**Brief**
In the material below, find each line with the string "schottky" and copy it.

+-------+

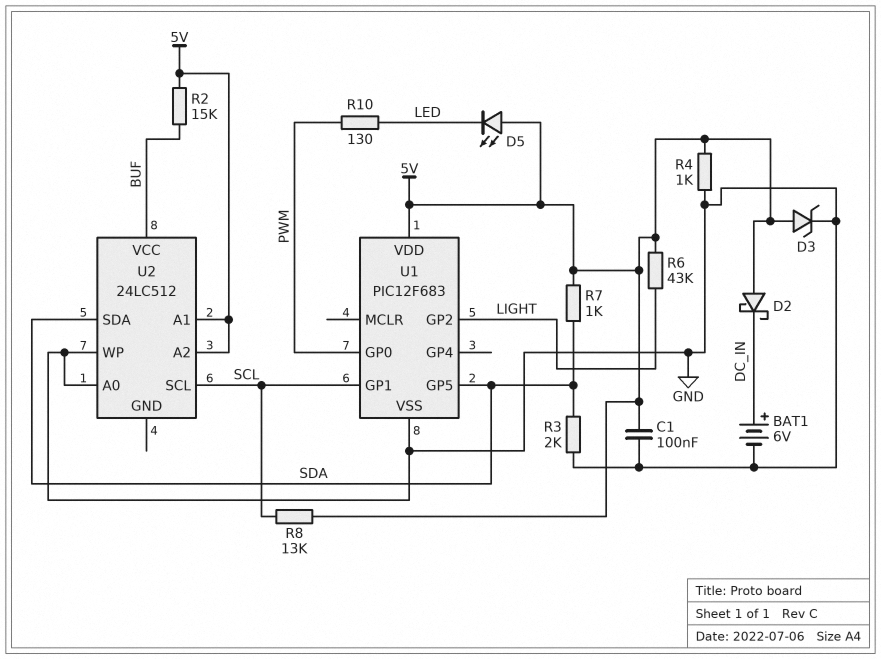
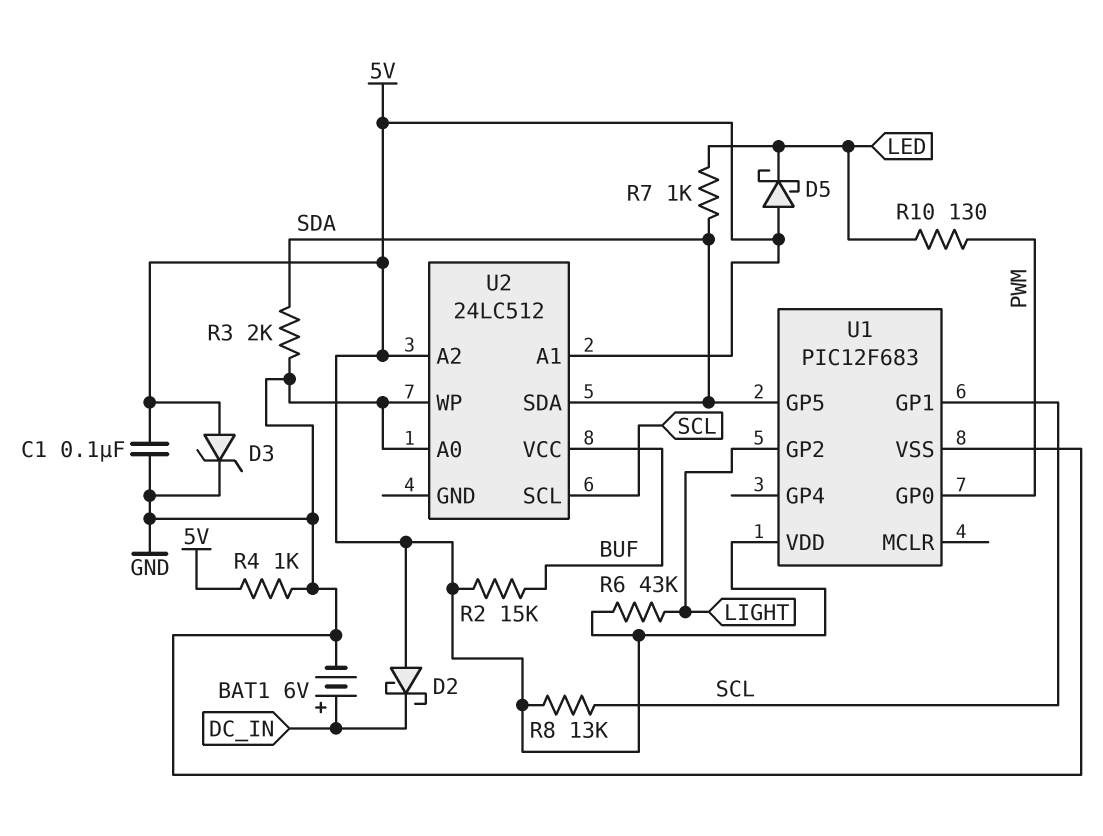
D5: LED (A 5V, K LED) -> schottky (A 5V, K LED)
R7: 1k (5V, SDA) -> 1k (LED, SDA)

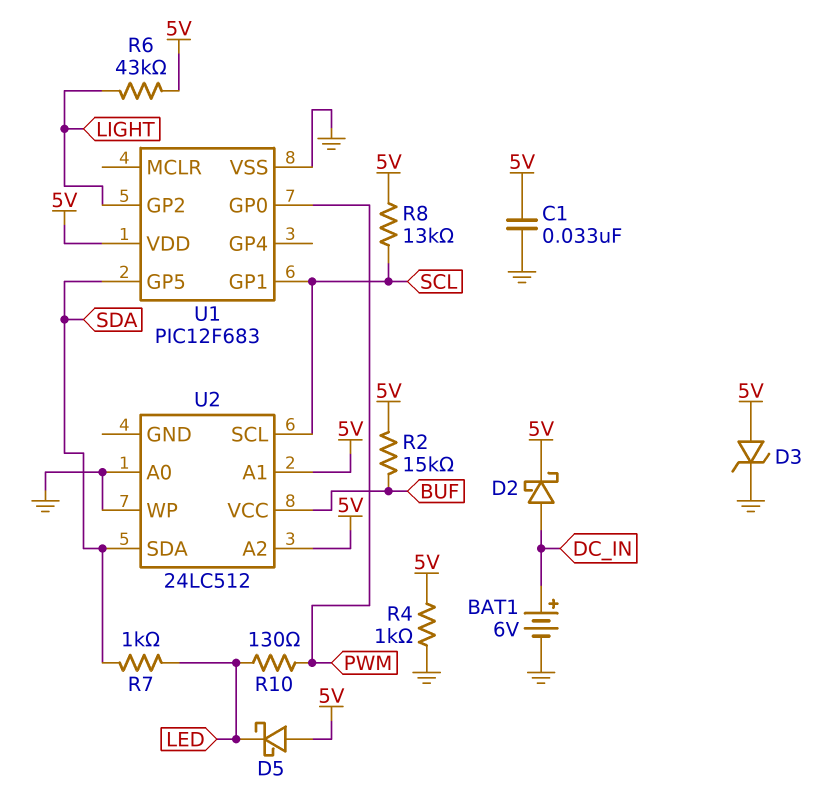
C1: 100nF (5V, GND) -> 33nF (5V, GND)
D2: schottky (A 5V, K DC_IN) -> schottky (A DC_IN, K 5V)
R3: 2k (GND, SDA) -> none

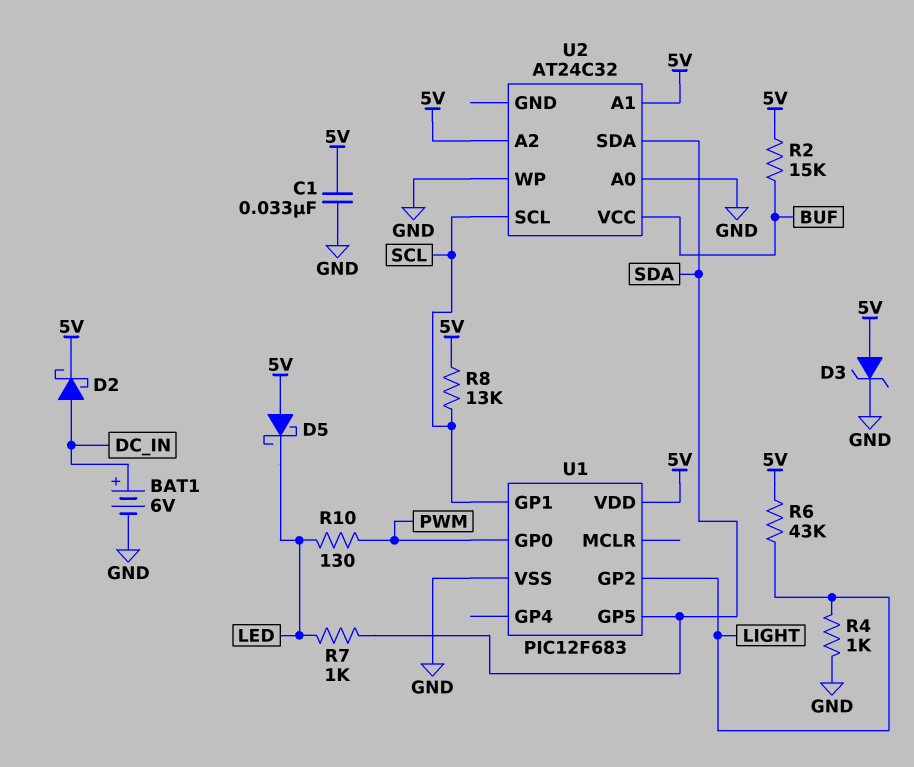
R4: 1k (5V, GND) -> 1k (GND, LIGHT)
U2: 24LC512 -> AT24C32

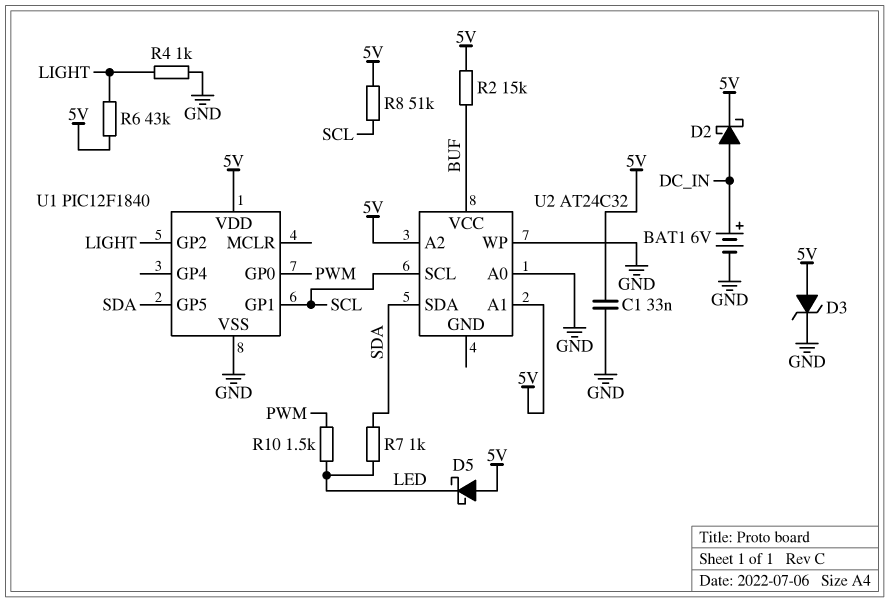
R8: 13k (5V, SCL) -> 51k (5V, SCL)
R10: 130 (LED, PWM) -> 1.5k (LED, PWM)
U1: PIC12F683 -> PIC12F1840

+-------+

**Solution for this exercise**
D5: LED (A 5V, K LED) -> schottky (A 5V, K LED)
D2: schottky (A 5V, K DC_IN) -> schottky (A DC_IN, K 5V)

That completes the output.